_Requirement_:
Write out every line of the items below again, including the requests, but scale each number in the answers, both the point indices and the x and y pixel coordinates, by a factor of 2, rounding to whole numbers with halves rounded up.

Some items

******************************

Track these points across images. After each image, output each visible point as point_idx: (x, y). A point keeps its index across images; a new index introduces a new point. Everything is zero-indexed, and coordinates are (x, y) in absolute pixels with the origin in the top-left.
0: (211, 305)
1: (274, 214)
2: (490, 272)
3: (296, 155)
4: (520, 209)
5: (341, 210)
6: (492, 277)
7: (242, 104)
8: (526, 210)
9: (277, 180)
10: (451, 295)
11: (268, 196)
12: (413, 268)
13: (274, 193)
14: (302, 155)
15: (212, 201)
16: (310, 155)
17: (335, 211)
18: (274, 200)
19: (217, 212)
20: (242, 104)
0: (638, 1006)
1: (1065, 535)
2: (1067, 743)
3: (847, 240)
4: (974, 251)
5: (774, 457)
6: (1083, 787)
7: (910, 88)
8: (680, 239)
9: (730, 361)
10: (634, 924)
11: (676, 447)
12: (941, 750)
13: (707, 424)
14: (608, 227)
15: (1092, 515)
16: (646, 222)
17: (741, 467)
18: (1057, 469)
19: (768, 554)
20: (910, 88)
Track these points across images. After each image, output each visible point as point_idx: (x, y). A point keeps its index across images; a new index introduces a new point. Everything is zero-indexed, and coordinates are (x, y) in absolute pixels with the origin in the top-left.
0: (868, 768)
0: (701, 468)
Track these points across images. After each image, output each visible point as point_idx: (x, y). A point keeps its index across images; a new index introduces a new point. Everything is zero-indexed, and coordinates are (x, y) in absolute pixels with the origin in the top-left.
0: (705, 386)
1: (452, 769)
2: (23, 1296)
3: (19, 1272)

******************************

_Correct answer_:
Track these points across images. After each image, output each visible point as point_idx: (x, y). A point keeps its index across images; a new index introduces a new point. Everything is zero-indexed, and coordinates are (x, y) in absolute pixels with the origin in the top-left.
0: (211, 305)
1: (274, 214)
2: (490, 272)
3: (296, 155)
4: (520, 209)
5: (341, 210)
6: (492, 277)
7: (242, 104)
8: (526, 210)
9: (277, 180)
10: (451, 295)
11: (268, 196)
12: (413, 268)
13: (274, 193)
14: (302, 155)
15: (212, 201)
16: (310, 155)
17: (335, 211)
18: (274, 200)
19: (217, 212)
20: (242, 104)
0: (1276, 2012)
2: (2130, 1070)
4: (2134, 1486)
6: (1694, 480)
8: (1948, 502)
10: (1548, 914)
12: (2166, 1574)
14: (1820, 176)
16: (1360, 478)
18: (1460, 722)
20: (1268, 1848)
22: (1352, 894)
24: (1882, 1500)
26: (1414, 848)
28: (1216, 454)
30: (2184, 1030)
32: (1292, 444)
34: (1482, 934)
36: (2114, 938)
38: (1536, 1108)
40: (1820, 176)
Track these points across images. After each image, output each visible point as point_idx: (x, y). A point keeps its index across images; a new index introduces a new point. Everything is zero-indexed, and coordinates are (x, y) in absolute pixels with the origin in the top-left.
0: (868, 768)
0: (1402, 936)
Track these points across images. After each image, output each visible point as point_idx: (x, y). A point keeps its index across images; a new index introduces a new point. Everything is zero-indexed, and coordinates are (x, y) in absolute pixels with the origin in the top-left.
0: (705, 386)
1: (452, 769)
2: (23, 1296)
3: (19, 1272)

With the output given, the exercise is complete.